Material shown
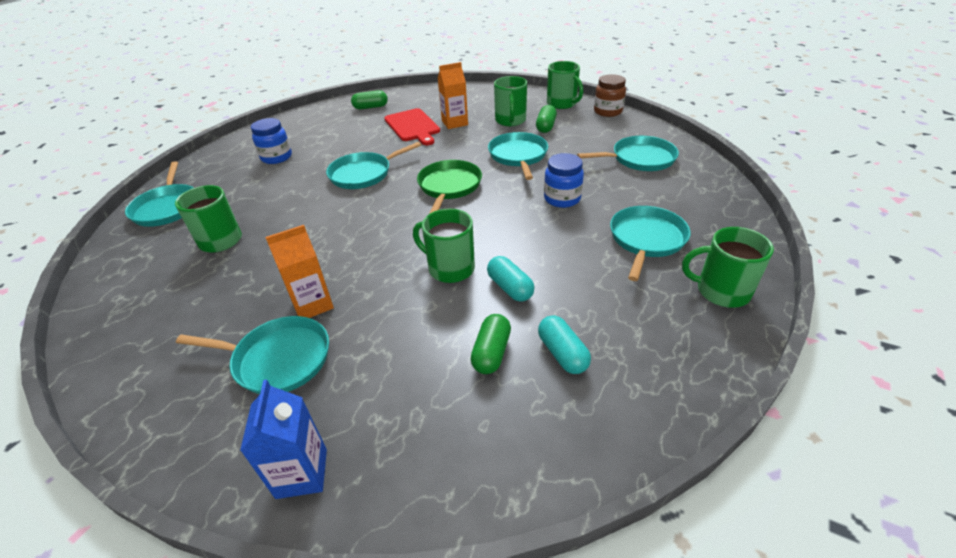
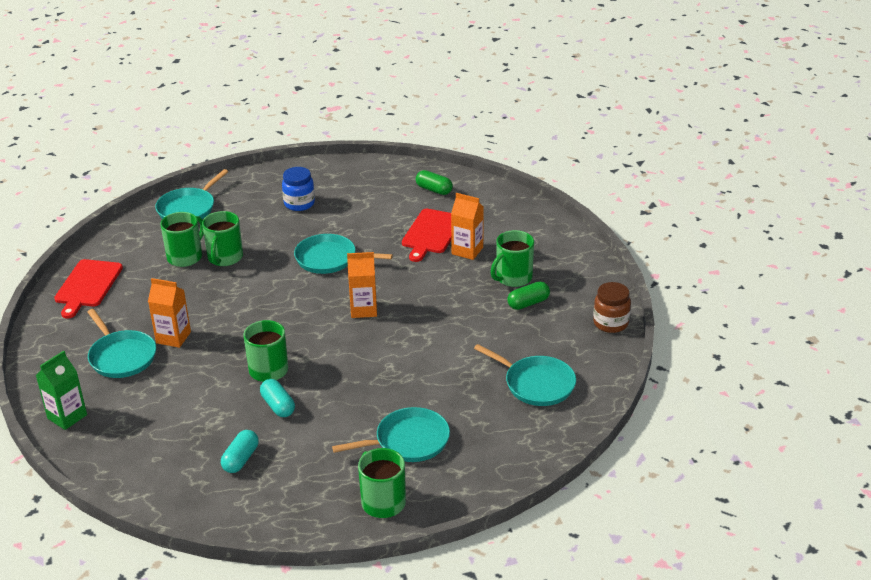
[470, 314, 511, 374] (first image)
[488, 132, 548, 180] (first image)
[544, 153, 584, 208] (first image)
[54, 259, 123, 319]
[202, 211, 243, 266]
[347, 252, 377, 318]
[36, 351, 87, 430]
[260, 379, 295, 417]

Exercise description
Locate the string "first" in the listing above and copy every line where it occurs.

Exercise solution
[470, 314, 511, 374] (first image)
[488, 132, 548, 180] (first image)
[544, 153, 584, 208] (first image)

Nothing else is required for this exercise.